ACTIVITY »
Your task is to repeat exactly the lines from the one with "brown rectangle: (99, 257)" through the end of the records, both included; please leave the pictures out.

Multi-step shape changes:

==============================

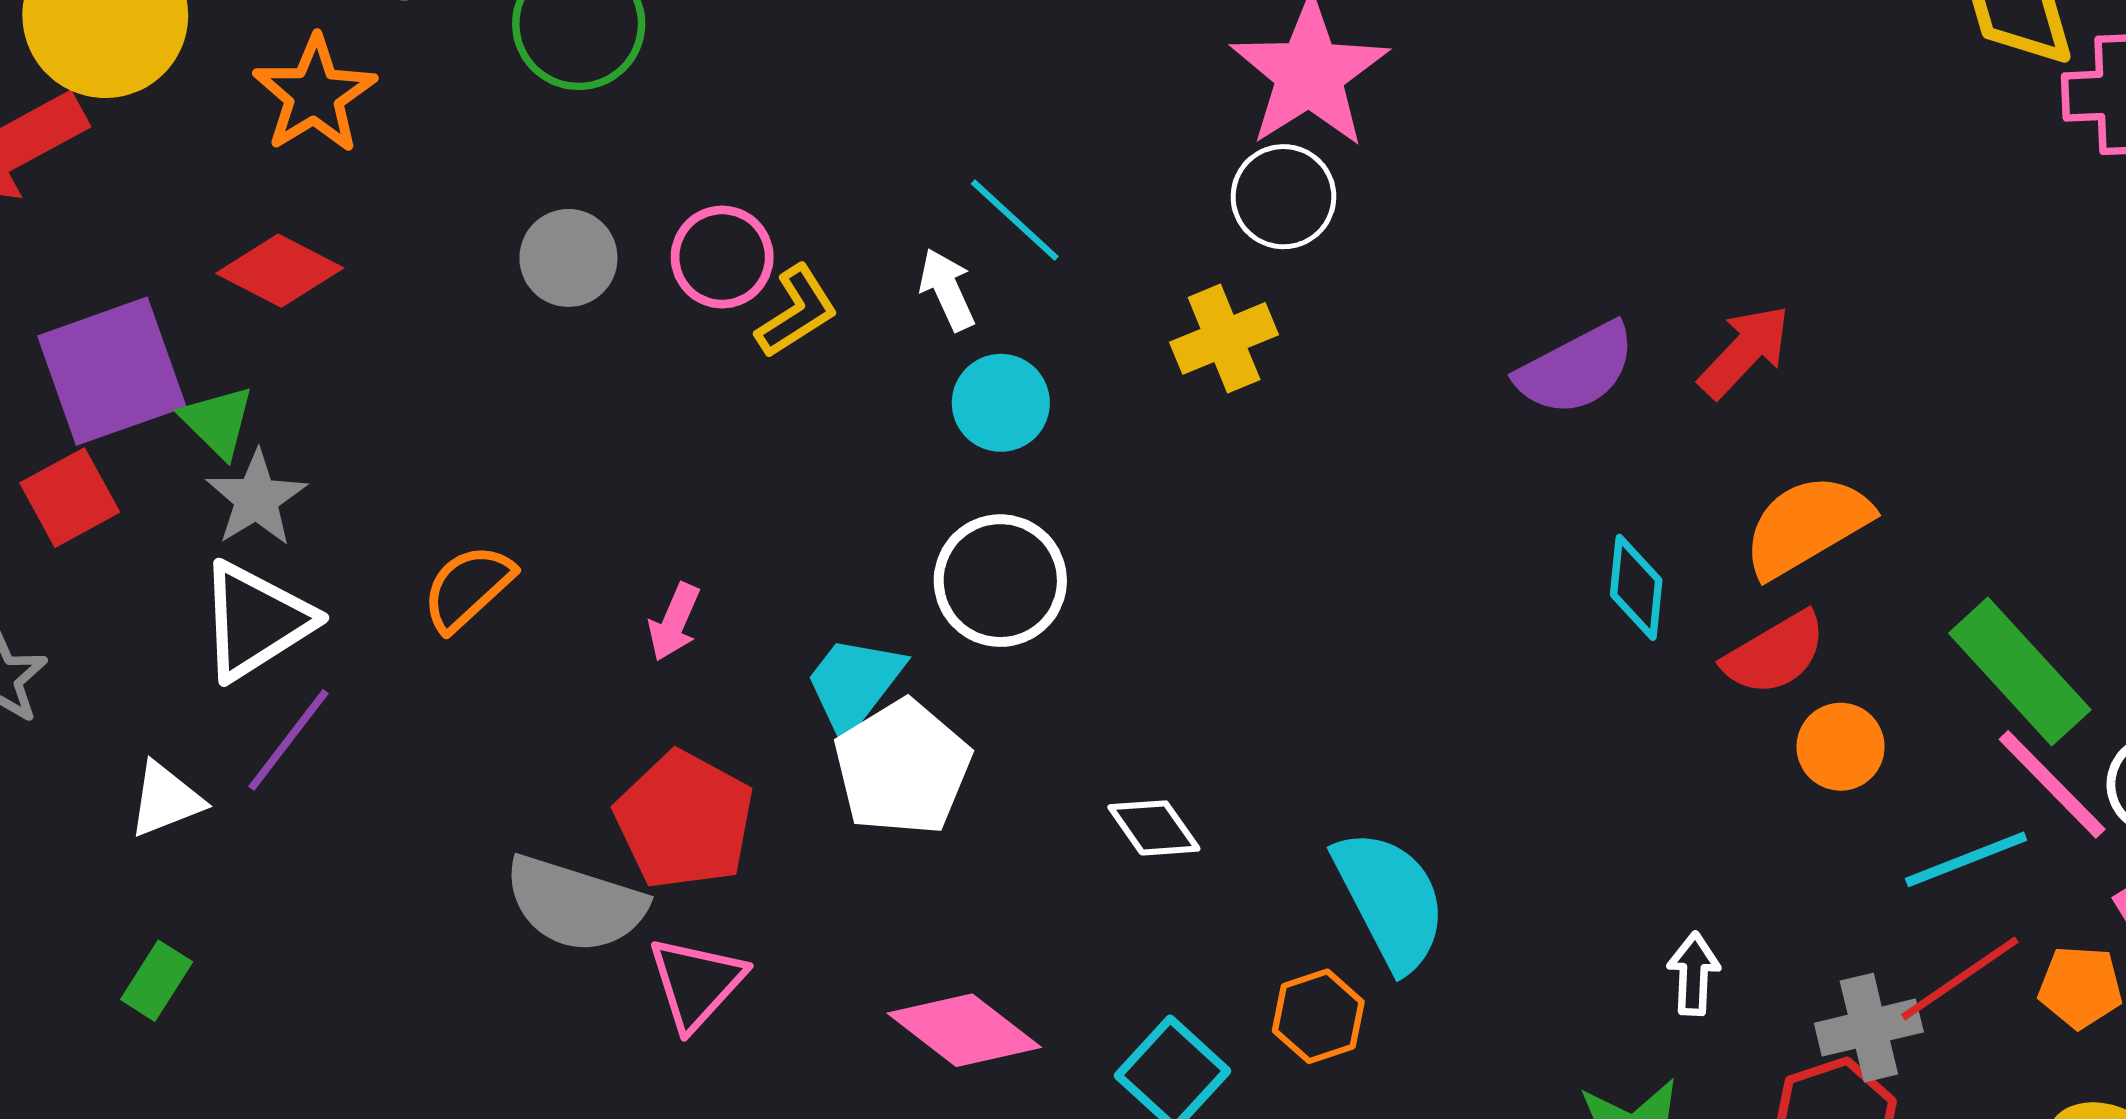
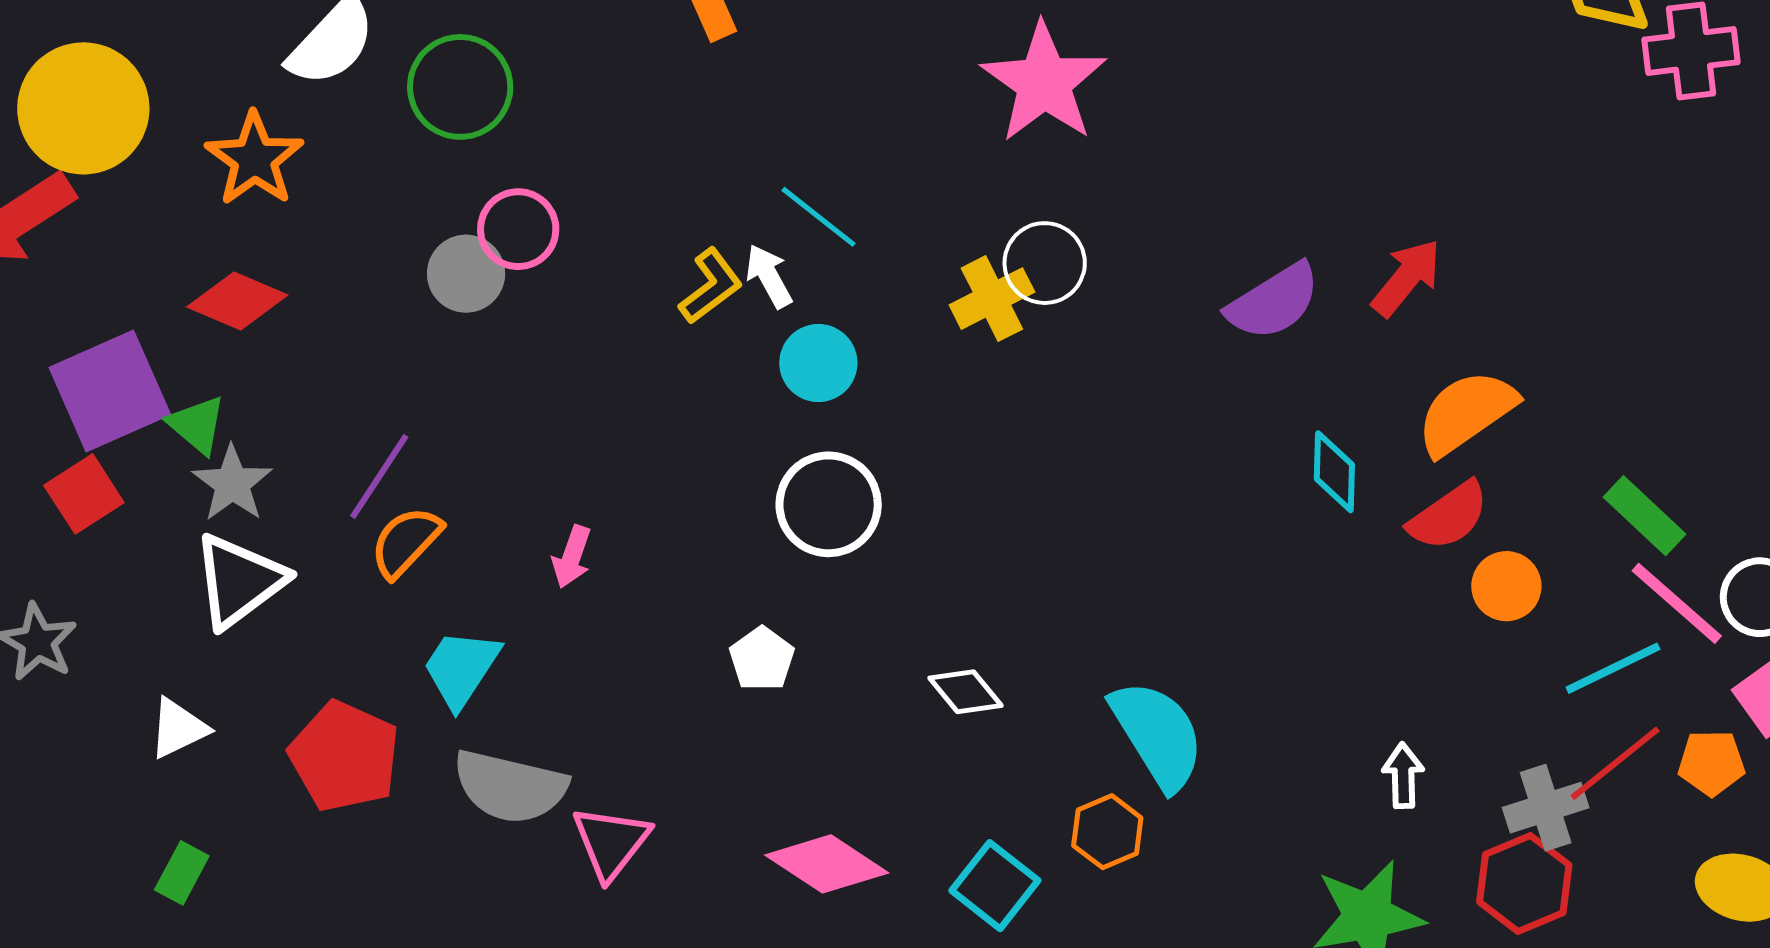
white circle: (1283, 197) -> (1045, 263), moved
pink circle: (722, 257) -> (518, 229), moved
yellow L-shape: (797, 312) -> (711, 286), moved
green rectangle: (2020, 671) -> (1644, 516), size x0.7
cyan trapezoid: (854, 684) -> (461, 668), moved
purple line: (288, 740) -> (379, 476), moved
white pentagon: (902, 768) -> (762, 659), size x0.6
red pentagon: (684, 820) -> (344, 756), moved

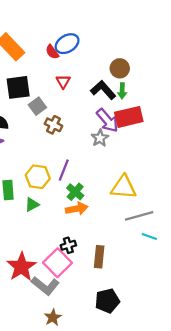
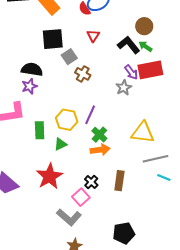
green arrow: (122, 91) -> (145, 46), turned 120
purple arrow: (107, 120) -> (131, 72), size x0.7
black cross: (68, 245) -> (91, 182), turned -32
brown rectangle: (99, 257) -> (119, 181), moved
pink square: (57, 263) -> (81, 197), size x0.7
red star: (21, 267) -> (50, 176), moved

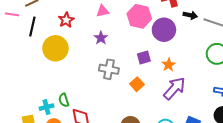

==============================

YOUR SOLUTION »
brown rectangle: (99, 257) -> (119, 181), moved
pink square: (57, 263) -> (81, 197), size x0.7
red star: (21, 267) -> (50, 176), moved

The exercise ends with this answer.